**HOW TO COMPLETE THIS TASK**
Repeat the lines below exactly as written, please, from the line with "(893, 396) = (783, 487): grey" to the line with "(542, 428) = (738, 530): black", both lines included, and no others.

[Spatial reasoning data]
····················

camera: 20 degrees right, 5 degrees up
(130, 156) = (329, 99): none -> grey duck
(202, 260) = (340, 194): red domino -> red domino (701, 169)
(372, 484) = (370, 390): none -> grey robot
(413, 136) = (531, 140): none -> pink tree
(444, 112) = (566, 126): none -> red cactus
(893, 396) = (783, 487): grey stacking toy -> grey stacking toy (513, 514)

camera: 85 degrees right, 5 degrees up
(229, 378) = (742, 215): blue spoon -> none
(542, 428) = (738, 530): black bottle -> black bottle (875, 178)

····················

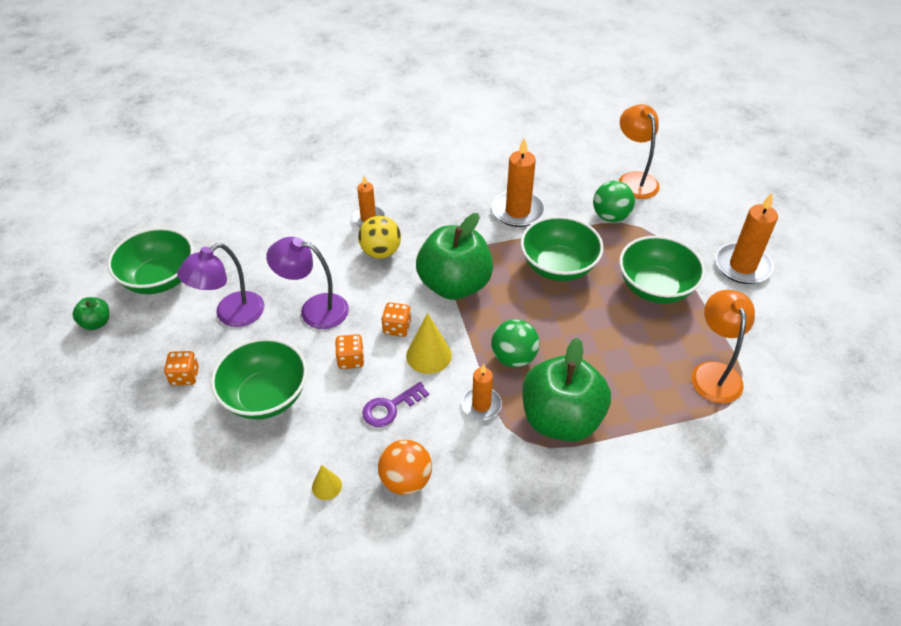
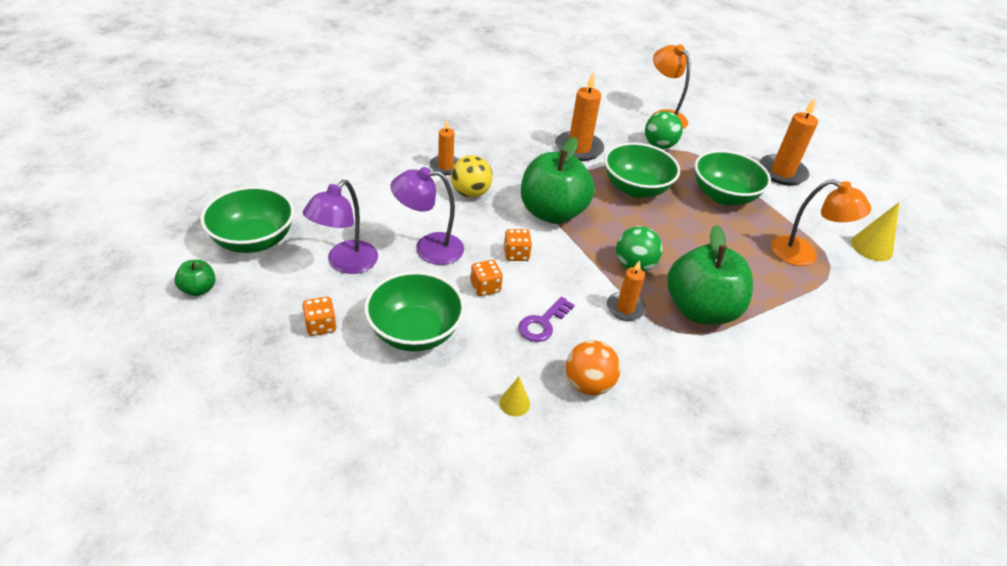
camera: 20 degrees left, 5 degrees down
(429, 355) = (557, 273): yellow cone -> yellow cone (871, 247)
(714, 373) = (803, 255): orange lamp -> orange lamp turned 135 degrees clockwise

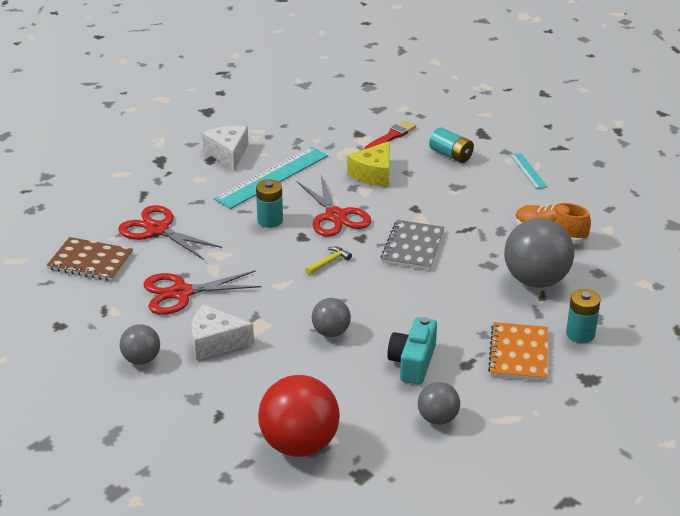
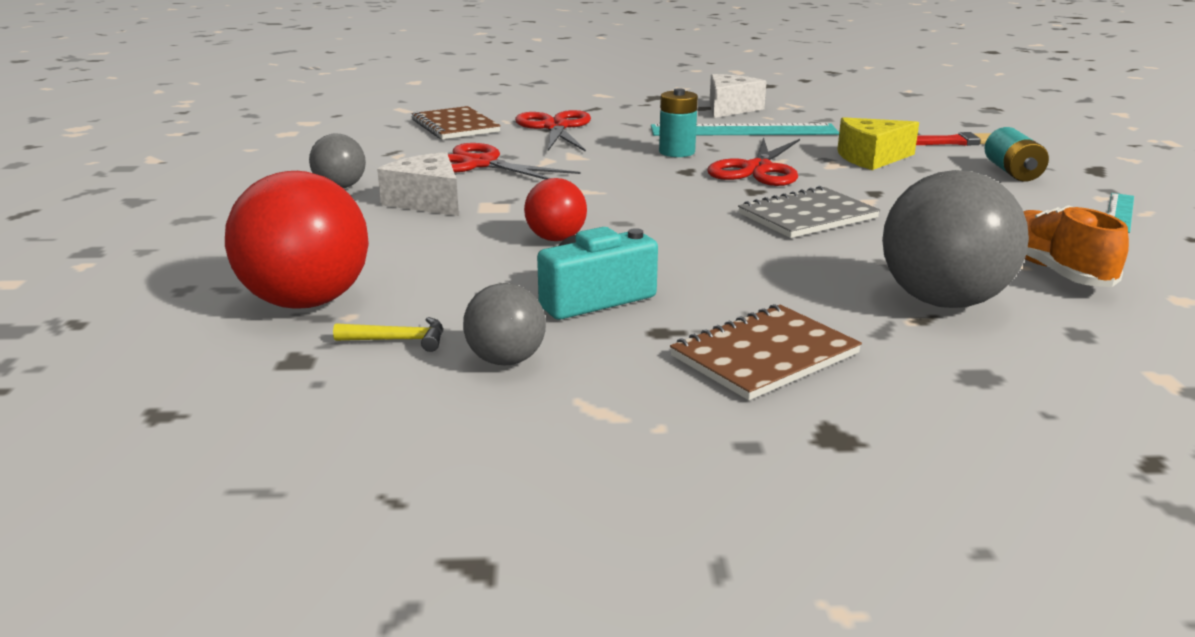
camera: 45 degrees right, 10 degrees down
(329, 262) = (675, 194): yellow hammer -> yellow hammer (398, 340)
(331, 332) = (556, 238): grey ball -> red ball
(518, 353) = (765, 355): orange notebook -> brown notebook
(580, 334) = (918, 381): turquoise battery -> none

····················

**ANSWER TO THIS EXERCISE**
(893, 396) = (783, 487): grey stacking toy -> grey stacking toy (513, 514)

camera: 85 degrees right, 5 degrees up
(229, 378) = (742, 215): blue spoon -> none
(542, 428) = (738, 530): black bottle -> black bottle (875, 178)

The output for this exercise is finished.